== Segment start ==
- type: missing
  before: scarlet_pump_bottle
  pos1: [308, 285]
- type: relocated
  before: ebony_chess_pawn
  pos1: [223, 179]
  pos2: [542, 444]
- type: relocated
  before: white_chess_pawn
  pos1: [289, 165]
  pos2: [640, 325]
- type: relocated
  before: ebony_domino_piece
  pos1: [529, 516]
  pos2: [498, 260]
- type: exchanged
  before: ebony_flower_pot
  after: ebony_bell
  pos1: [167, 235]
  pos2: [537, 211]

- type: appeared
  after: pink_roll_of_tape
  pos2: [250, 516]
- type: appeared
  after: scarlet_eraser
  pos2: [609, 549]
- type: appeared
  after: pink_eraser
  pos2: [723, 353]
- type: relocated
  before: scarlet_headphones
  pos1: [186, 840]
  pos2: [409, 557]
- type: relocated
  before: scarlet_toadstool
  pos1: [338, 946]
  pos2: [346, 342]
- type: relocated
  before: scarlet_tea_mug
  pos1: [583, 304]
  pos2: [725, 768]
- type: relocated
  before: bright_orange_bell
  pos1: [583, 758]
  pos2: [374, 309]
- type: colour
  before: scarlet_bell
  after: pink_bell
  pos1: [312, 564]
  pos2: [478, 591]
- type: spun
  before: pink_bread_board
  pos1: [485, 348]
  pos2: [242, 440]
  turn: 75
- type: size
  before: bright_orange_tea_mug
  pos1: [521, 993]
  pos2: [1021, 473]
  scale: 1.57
== Segment end ==
== Segment start ==
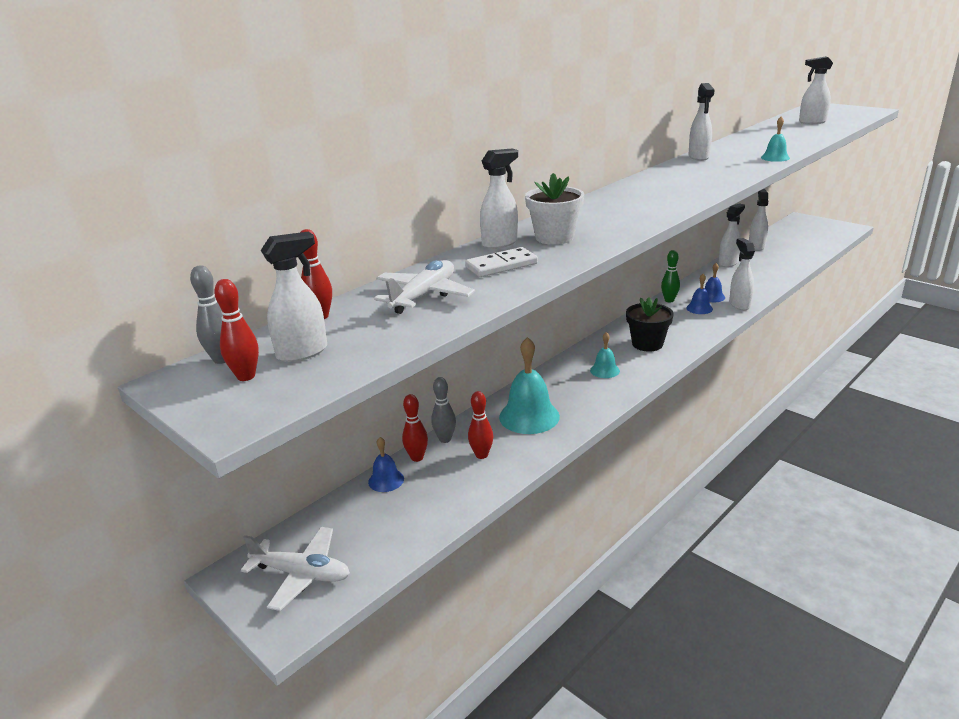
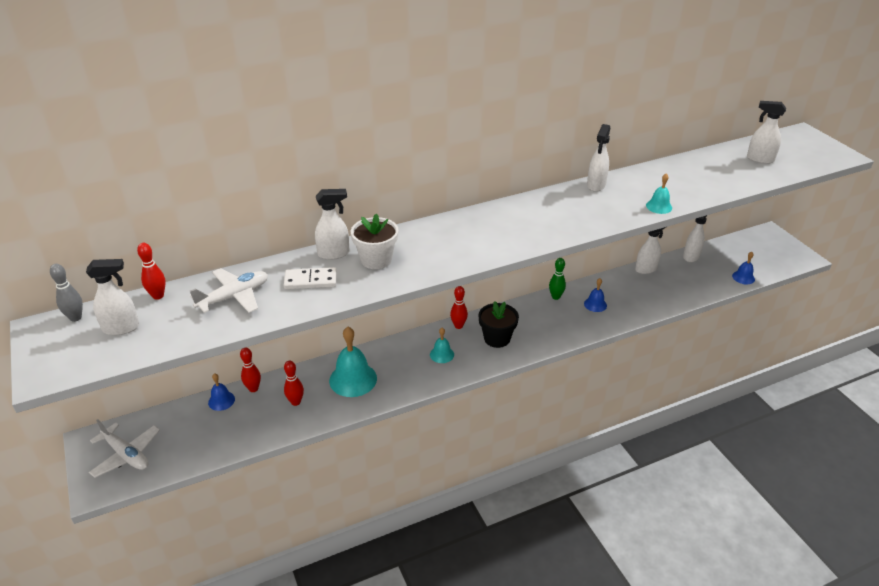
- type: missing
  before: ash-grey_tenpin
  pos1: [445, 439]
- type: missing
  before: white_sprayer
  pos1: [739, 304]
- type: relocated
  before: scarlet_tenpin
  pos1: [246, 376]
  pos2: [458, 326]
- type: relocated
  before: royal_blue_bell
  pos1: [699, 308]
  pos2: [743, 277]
== Segment end ==
§ Required action: Look above for the line containing "pos2: [498, 260]" and the line containing "pos1: [167, 235]". Transcribe both, with the lines between them, exactly.

§ Answer:
  pos2: [498, 260]
- type: exchanged
  before: ebony_flower_pot
  after: ebony_bell
  pos1: [167, 235]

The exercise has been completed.